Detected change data
· · · ·

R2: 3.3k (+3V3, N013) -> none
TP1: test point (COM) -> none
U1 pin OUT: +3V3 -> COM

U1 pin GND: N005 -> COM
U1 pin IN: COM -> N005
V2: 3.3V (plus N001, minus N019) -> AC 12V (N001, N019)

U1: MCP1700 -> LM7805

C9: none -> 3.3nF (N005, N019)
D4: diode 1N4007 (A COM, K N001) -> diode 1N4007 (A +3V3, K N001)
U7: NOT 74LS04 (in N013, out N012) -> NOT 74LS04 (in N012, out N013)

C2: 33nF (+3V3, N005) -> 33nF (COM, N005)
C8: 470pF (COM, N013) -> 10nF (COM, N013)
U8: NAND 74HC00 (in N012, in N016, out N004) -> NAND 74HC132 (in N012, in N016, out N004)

· · · ·

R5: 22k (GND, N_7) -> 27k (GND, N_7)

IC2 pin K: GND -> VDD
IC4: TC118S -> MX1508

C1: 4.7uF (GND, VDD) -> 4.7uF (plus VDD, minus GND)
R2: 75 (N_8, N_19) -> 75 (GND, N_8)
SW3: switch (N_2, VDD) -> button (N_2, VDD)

· · · ·

WORK TASK
Reproduce every line in the data that has the word "minus" in it.

WORKED SOLUTION
V2: 3.3V (plus N001, minus N019) -> AC 12V (N001, N019)
C1: 4.7uF (GND, VDD) -> 4.7uF (plus VDD, minus GND)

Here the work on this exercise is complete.